Problem: Copy the data that follows exactly, and include none of its images.

Data supplied:

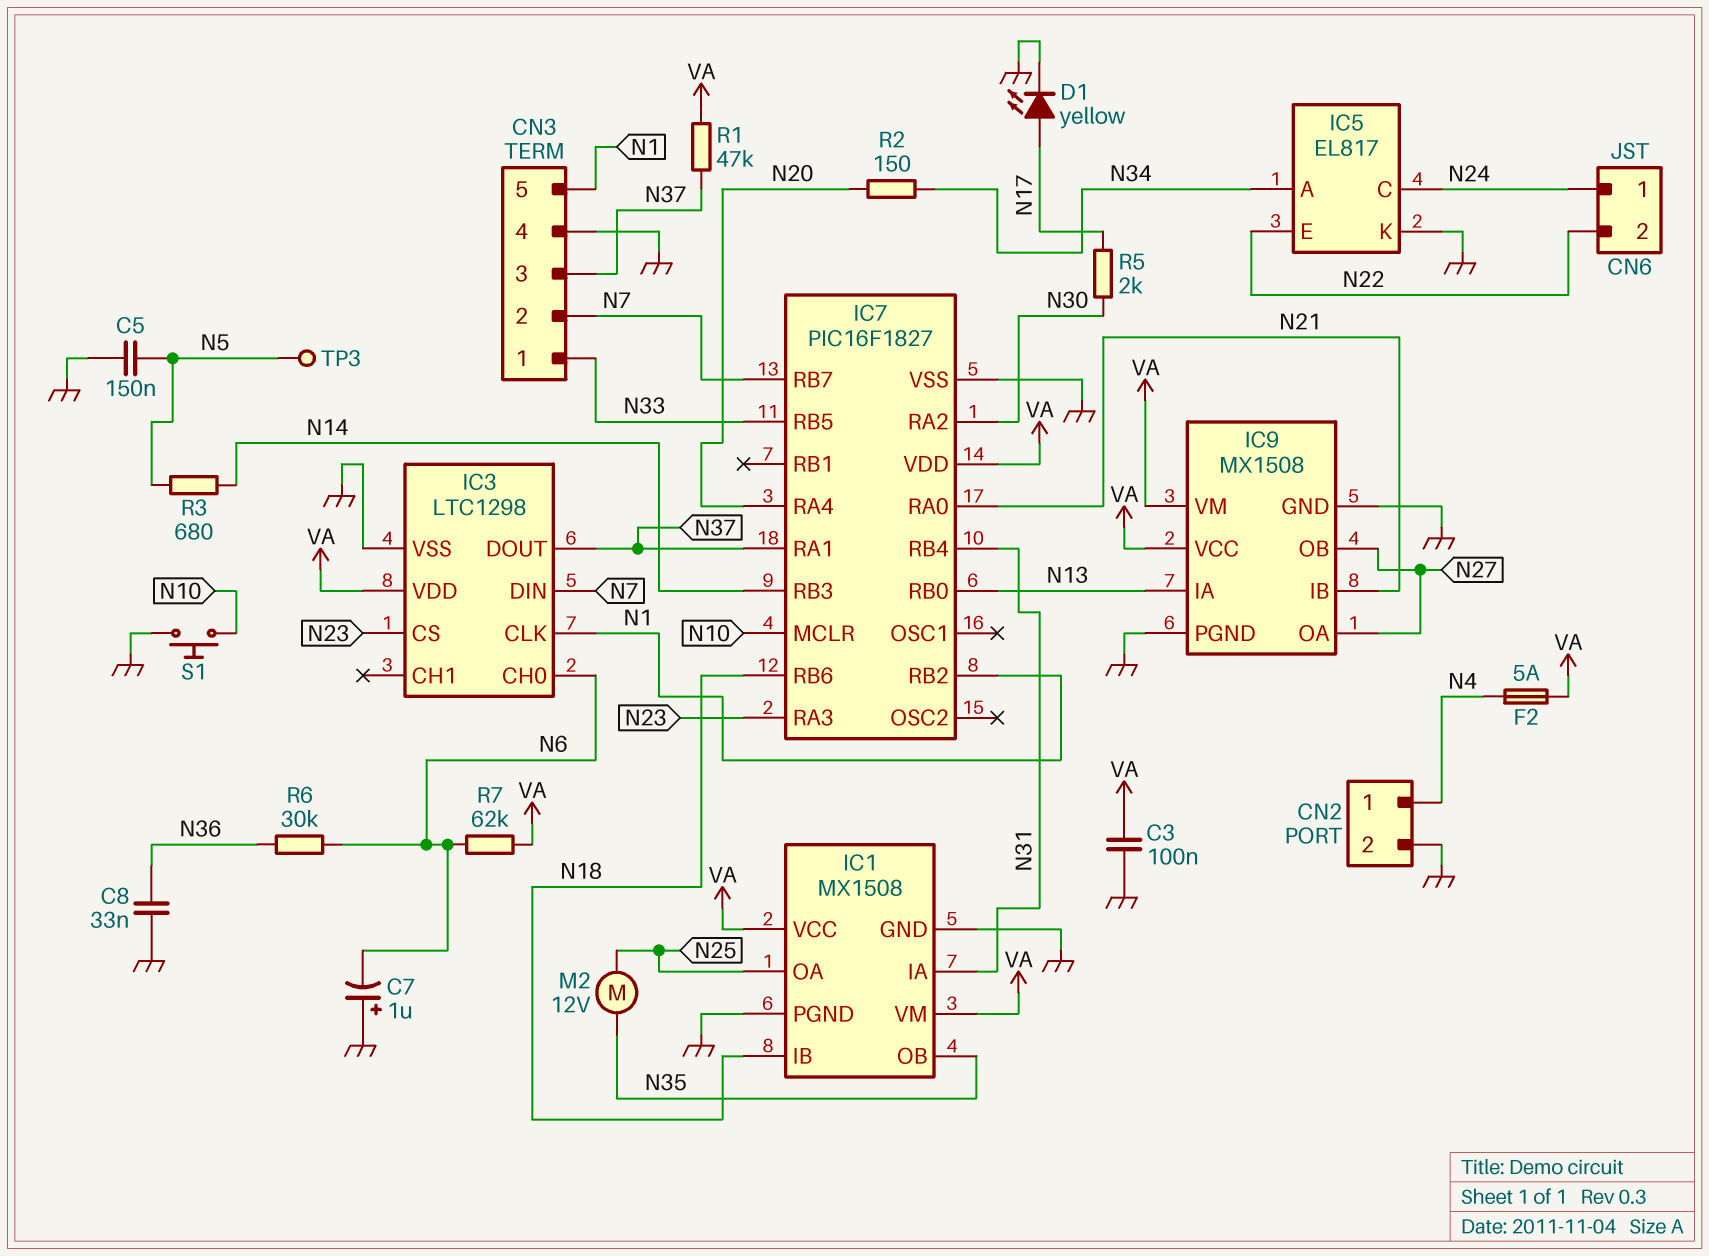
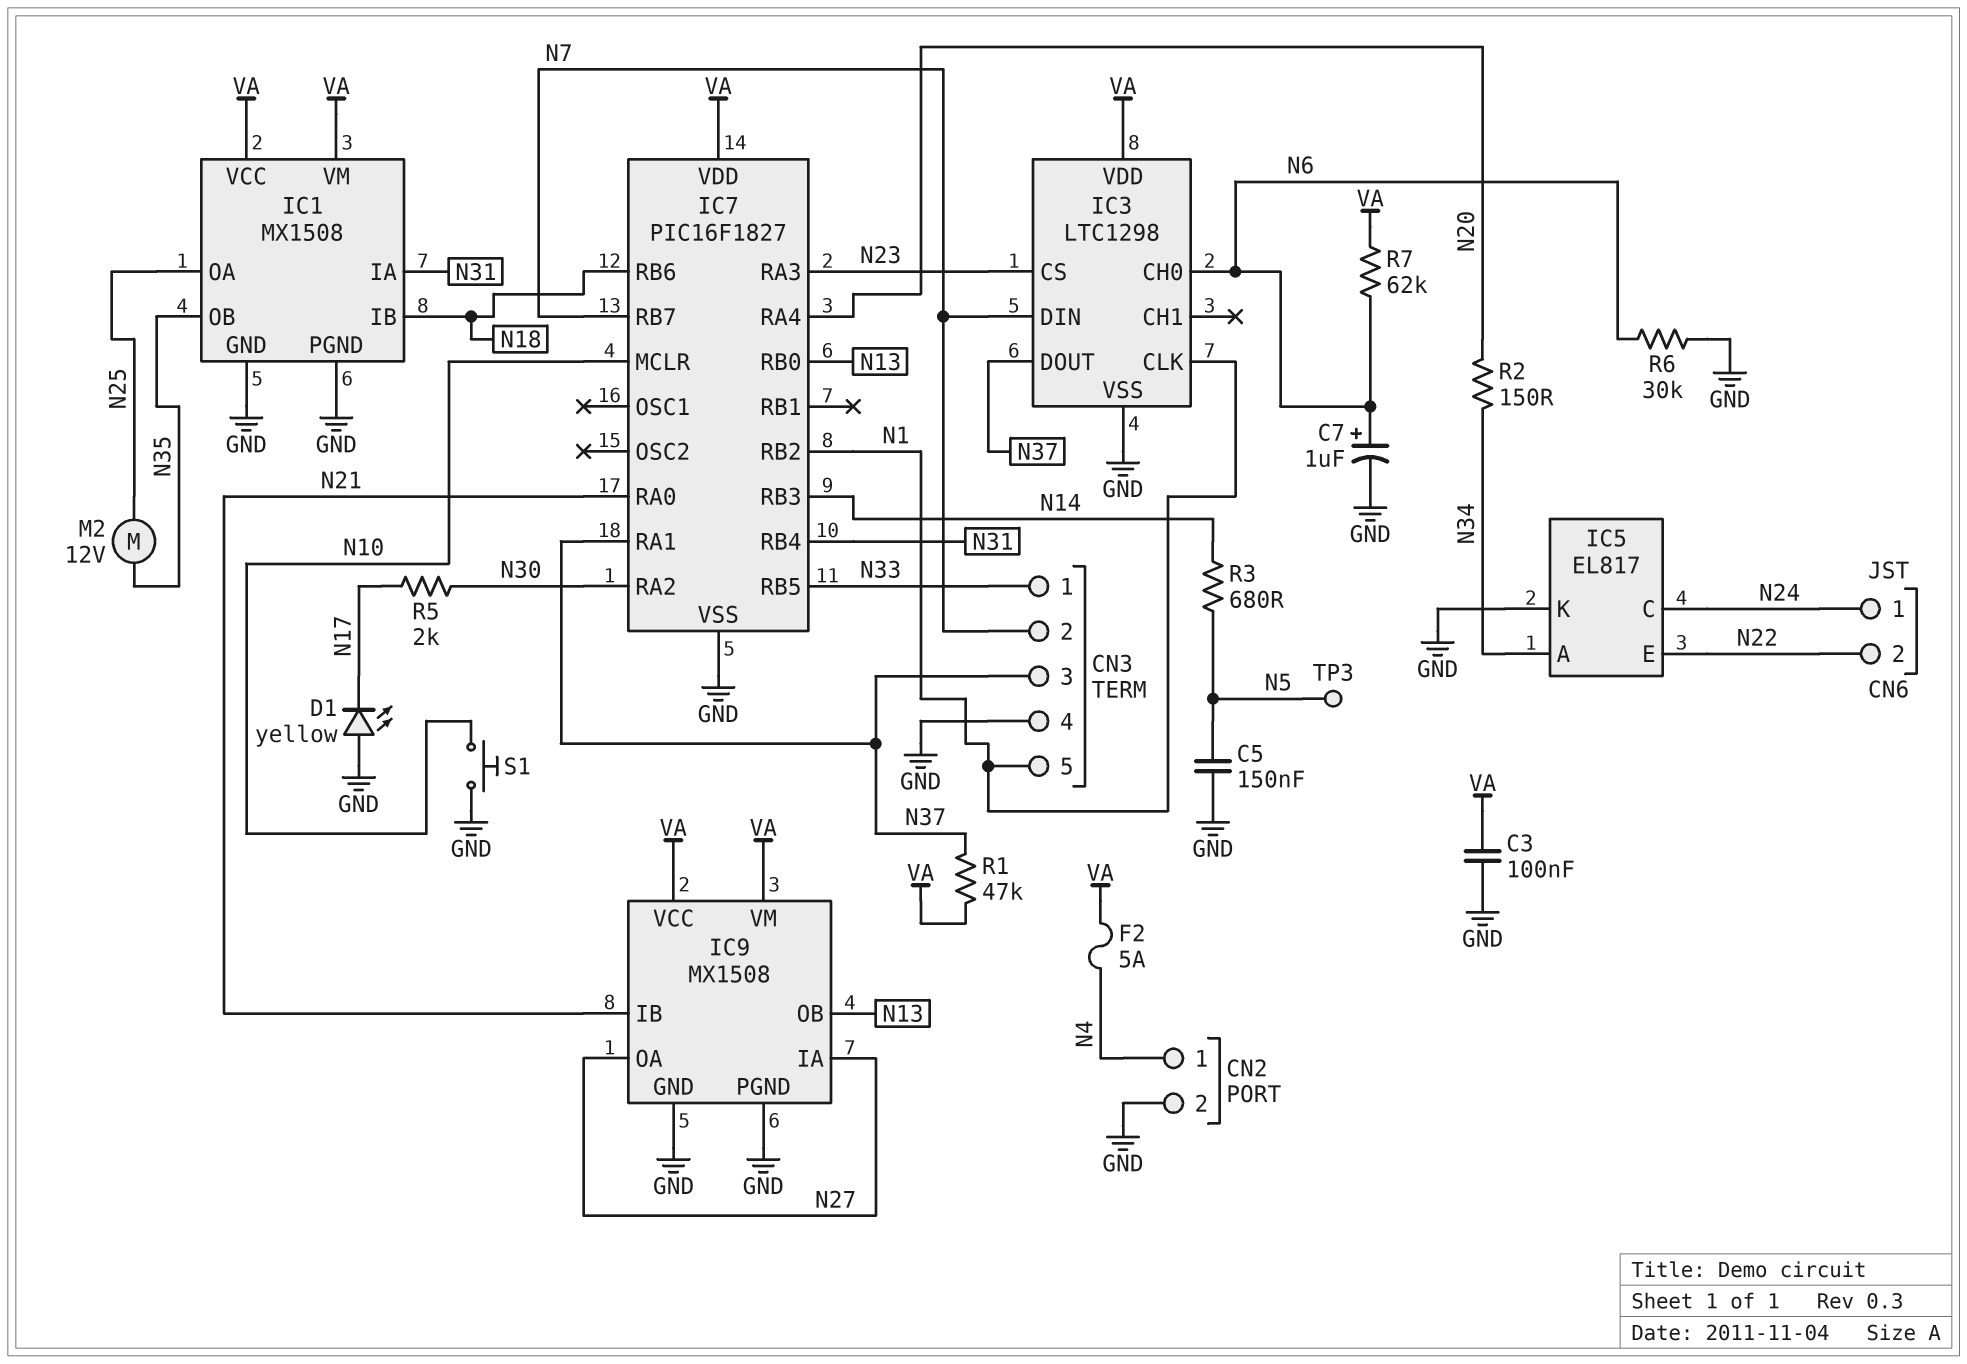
C7: 1uF (plus GND, minus N6) -> 1uF (plus N6, minus GND)
C8: 33nF (GND, N36) -> none
D1: LED yellow (A N17, K GND) -> LED yellow (A GND, K N17)
IC9 pin IA: N13 -> N27
IC9 pin OB: N27 -> N13
R6: 30k (N6, N36) -> 30k (GND, N6)

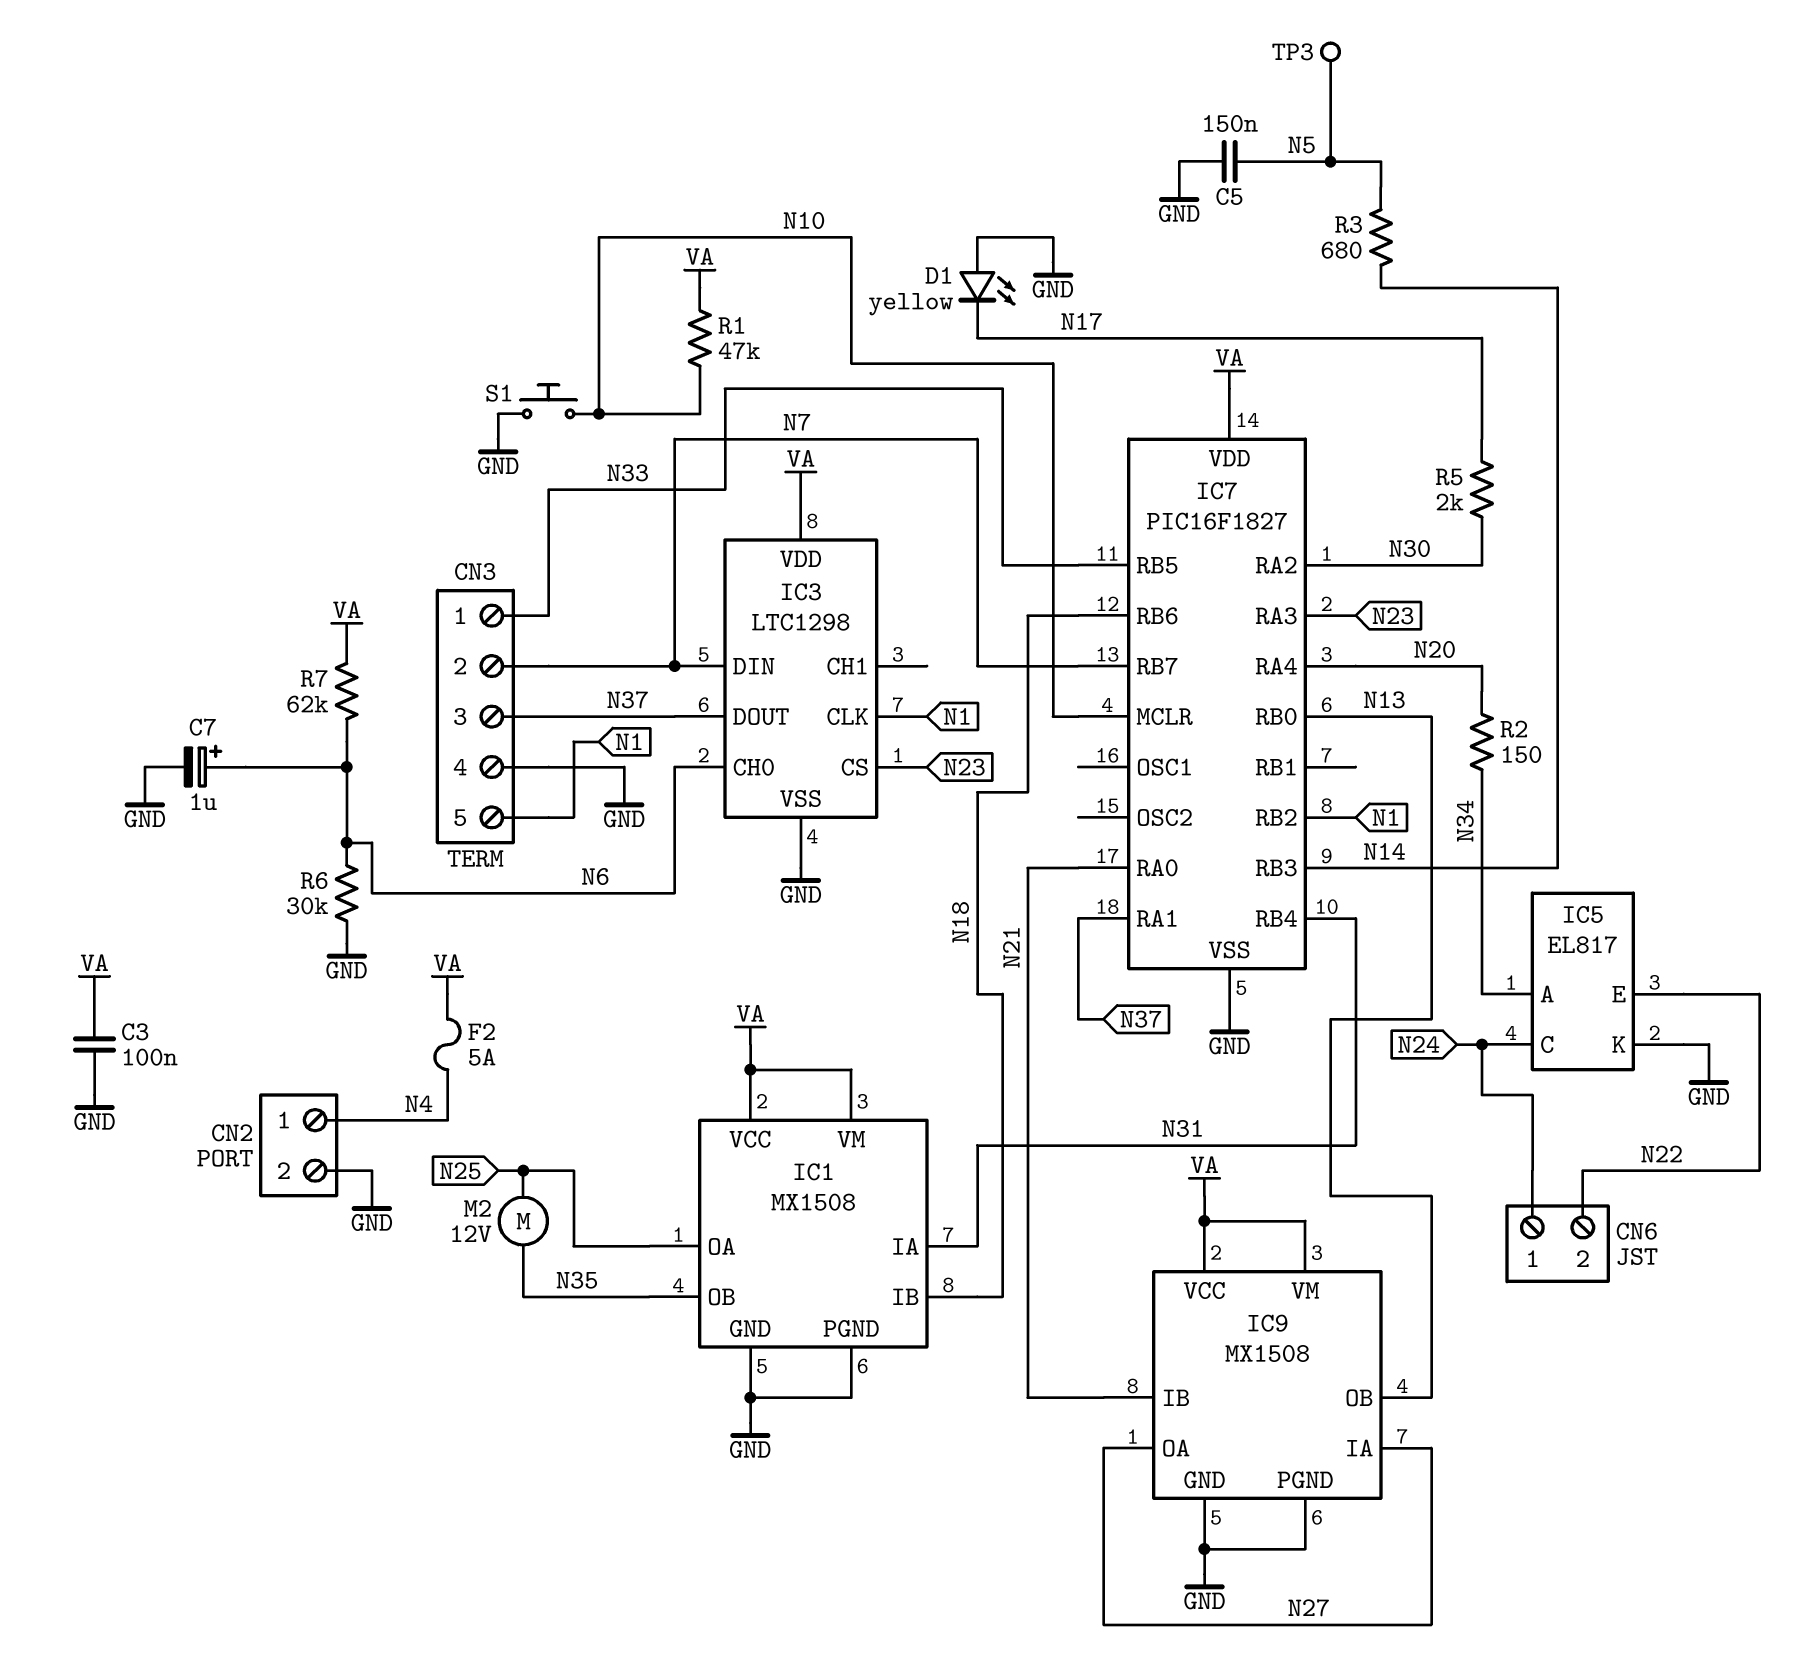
R1: 47k (N37, VA) -> 47k (N10, VA)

Solution for this problem:
C7: 1uF (plus GND, minus N6) -> 1uF (plus N6, minus GND)
C8: 33nF (GND, N36) -> none
D1: LED yellow (A N17, K GND) -> LED yellow (A GND, K N17)
IC9 pin IA: N13 -> N27
IC9 pin OB: N27 -> N13
R6: 30k (N6, N36) -> 30k (GND, N6)

R1: 47k (N37, VA) -> 47k (N10, VA)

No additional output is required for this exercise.